### SOURCE DATA
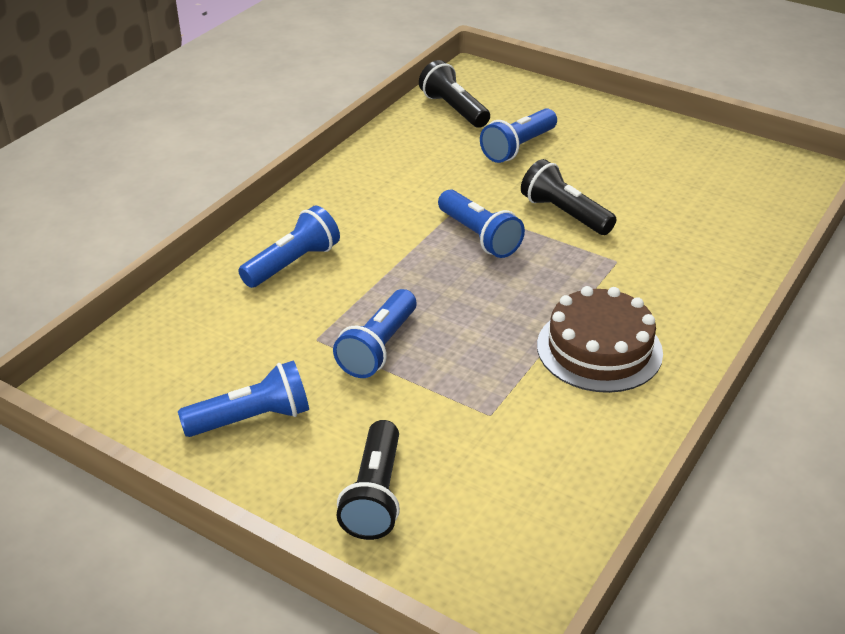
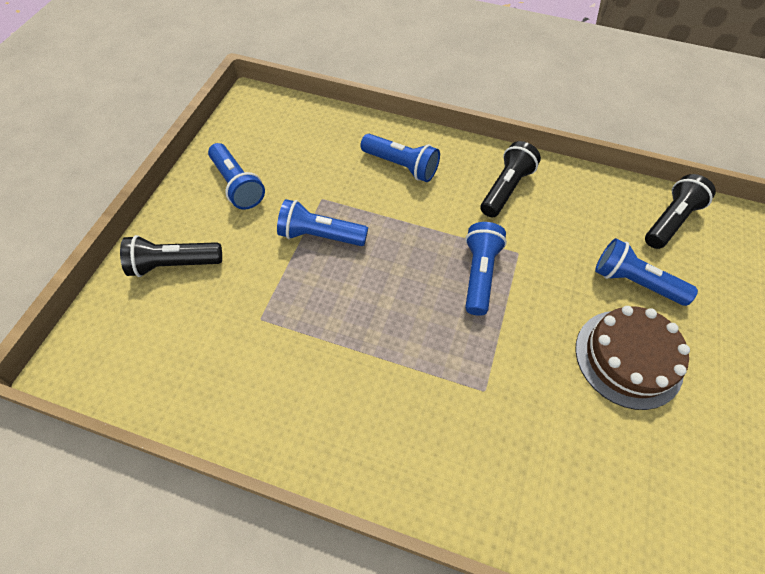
camera: 75 degrees right, 20 degrees up
(479, 236) = (479, 274): blue flashlight -> blue flashlight turned 150 degrees clockwise
(564, 214) = (541, 336): black flashlight -> black flashlight (505, 189)
(599, 349) = (352, 388): brown cake -> brown cake (628, 358)

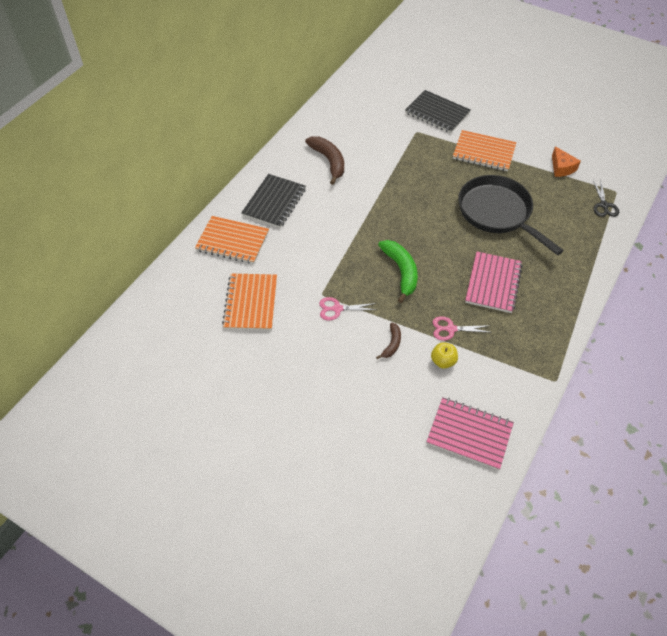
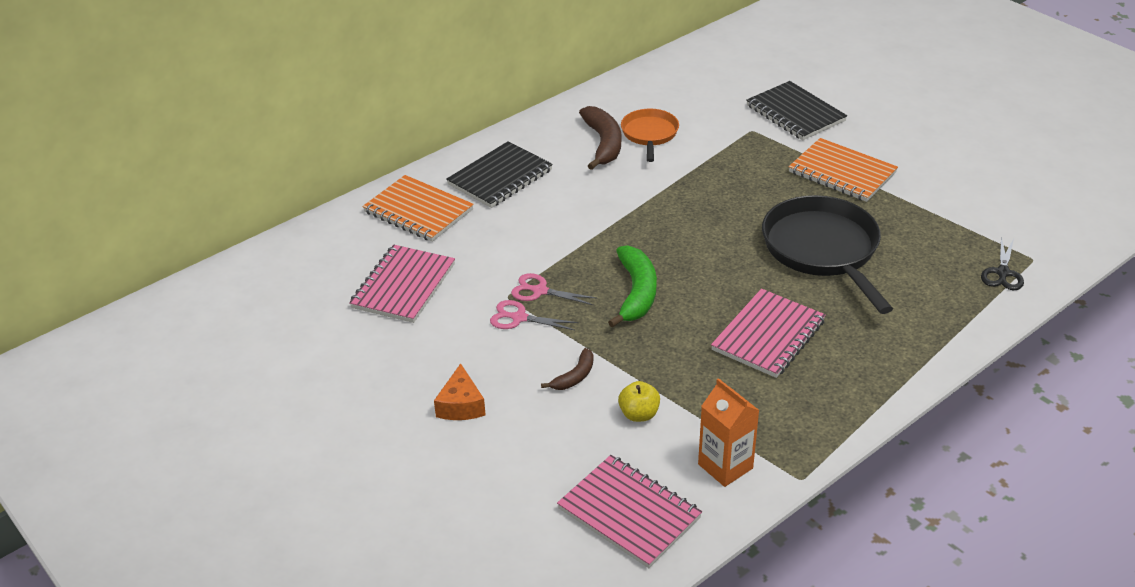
camera: 20 degrees right, 15 degrees down
(251, 303) = (403, 286): orange notebook -> pink notebook
(355, 148) = (649, 134): none -> orange pan
(450, 329) = (672, 378): pink scissors -> pink scissors (539, 291)
(509, 384) = (725, 466): none -> orange carton
(561, 168) = (957, 213): orange cheese -> orange cheese (461, 405)

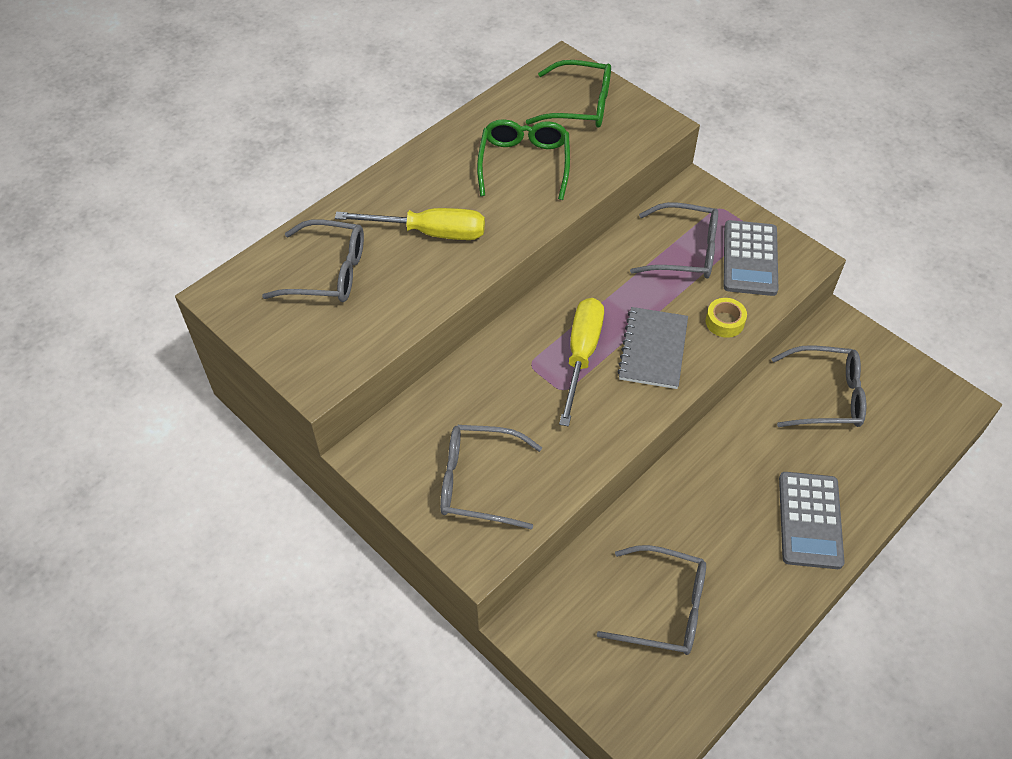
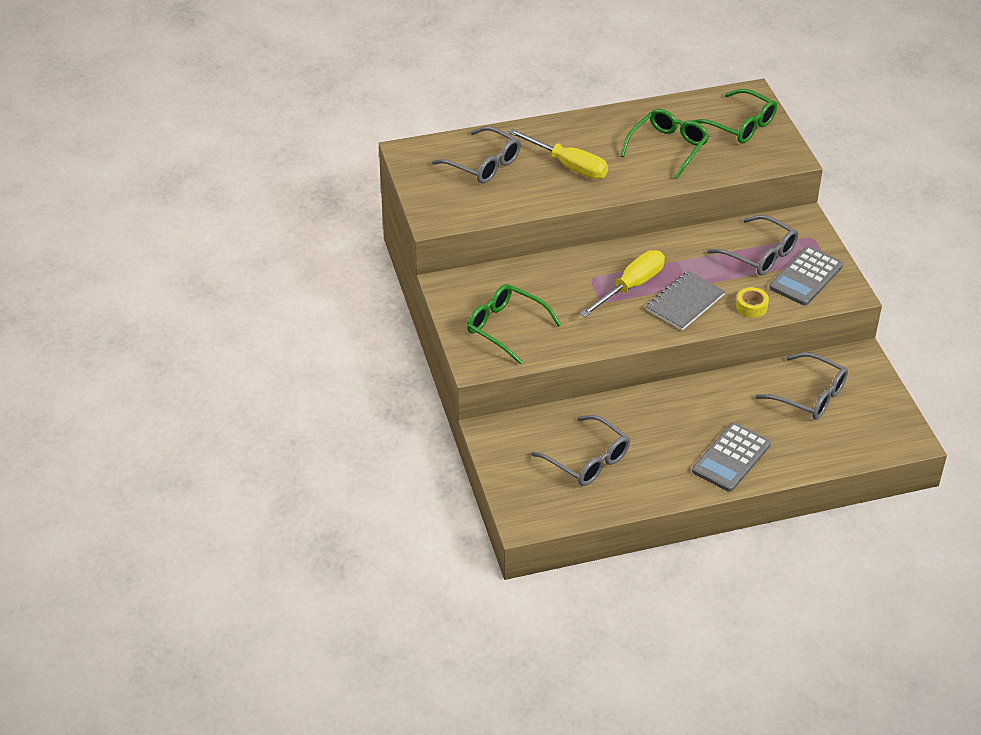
camera: 30 degrees right, 10 degrees down
(478, 482) = (506, 327): grey glasses -> green glasses

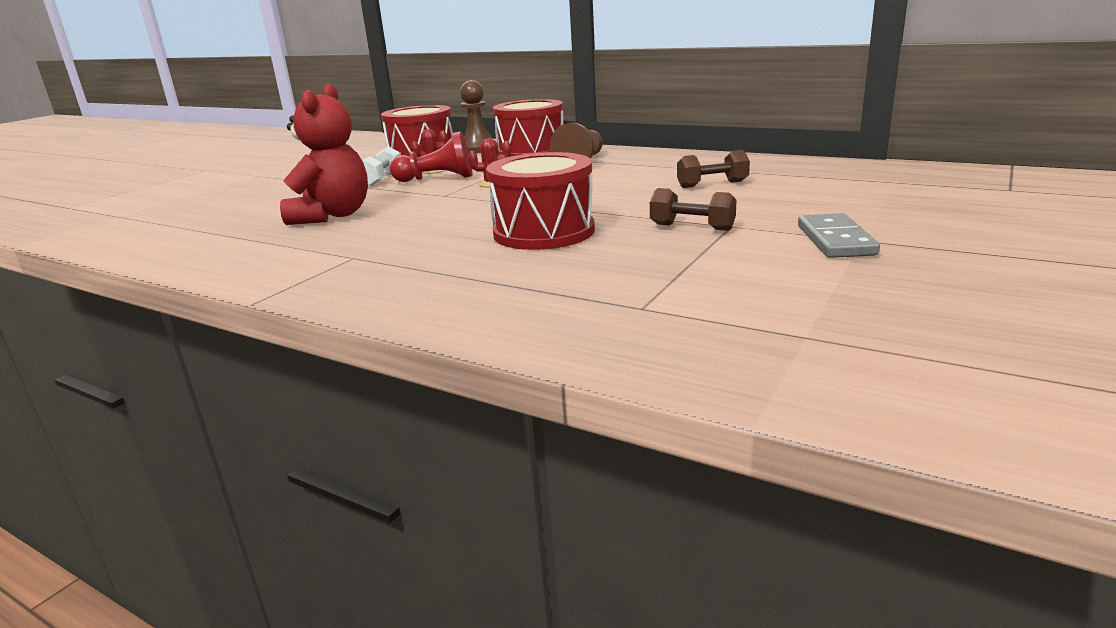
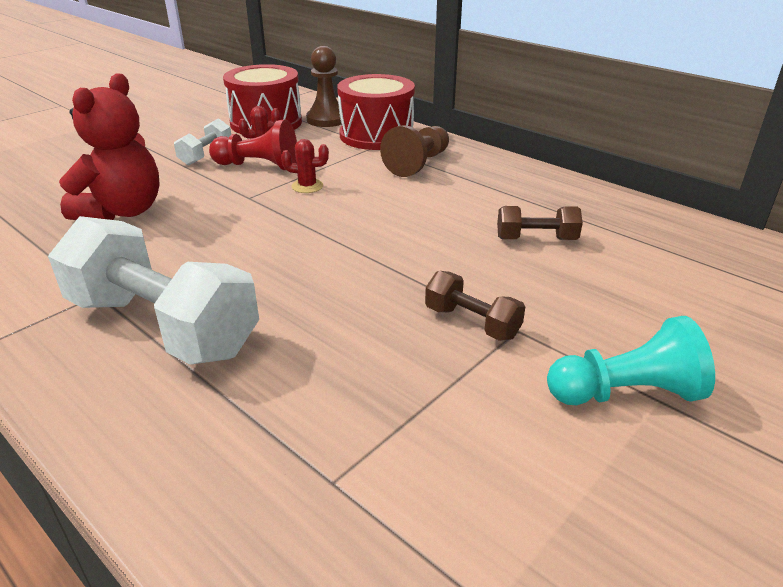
camera: 10 degrees right, 10 degrees up
(430, 263) = (163, 326): none -> white dumbbell
(544, 232) = (309, 293): red drum -> none
(835, 240) = (626, 393): grey domino -> turquoise pawn

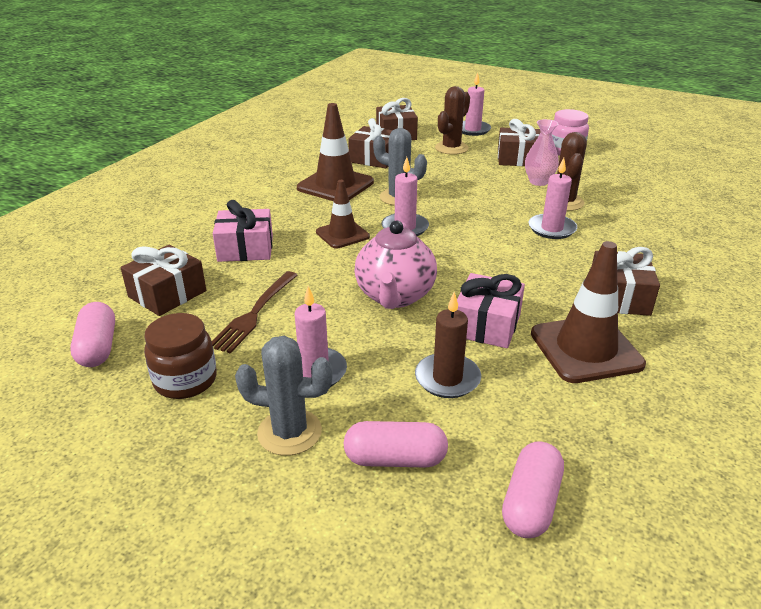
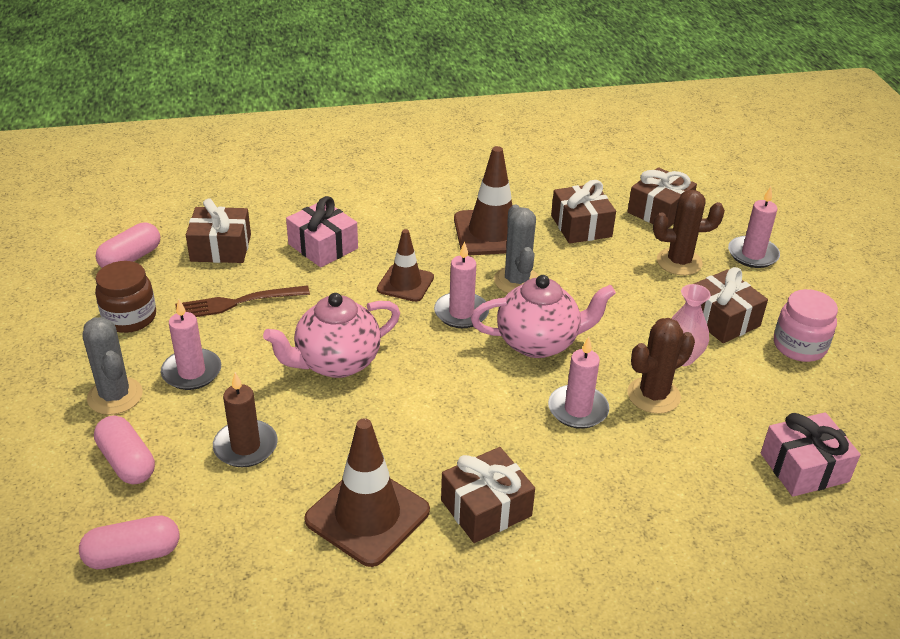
camera: 50 degrees right, 5 degrees up
(471, 215) = (539, 342): none -> pink teapot
(486, 325) = (346, 436): pink gift -> pink gift (804, 467)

### PROBLEM DETAILS
Only the pictures stay out; the rest of the entries above must be written out exactly.

### WRITTEN ANSWER
camera: 75 degrees right, 20 degrees up
(479, 236) = (479, 274): blue flashlight -> blue flashlight turned 150 degrees clockwise
(564, 214) = (541, 336): black flashlight -> black flashlight (505, 189)
(599, 349) = (352, 388): brown cake -> brown cake (628, 358)

camera: 20 degrees right, 15 degrees down
(251, 303) = (403, 286): orange notebook -> pink notebook
(355, 148) = (649, 134): none -> orange pan
(450, 329) = (672, 378): pink scissors -> pink scissors (539, 291)
(509, 384) = (725, 466): none -> orange carton
(561, 168) = (957, 213): orange cheese -> orange cheese (461, 405)

camera: 30 degrees right, 10 degrees down
(478, 482) = (506, 327): grey glasses -> green glasses

camera: 10 degrees right, 10 degrees up
(430, 263) = (163, 326): none -> white dumbbell
(544, 232) = (309, 293): red drum -> none
(835, 240) = (626, 393): grey domino -> turquoise pawn

camera: 50 degrees right, 5 degrees up
(471, 215) = (539, 342): none -> pink teapot
(486, 325) = (346, 436): pink gift -> pink gift (804, 467)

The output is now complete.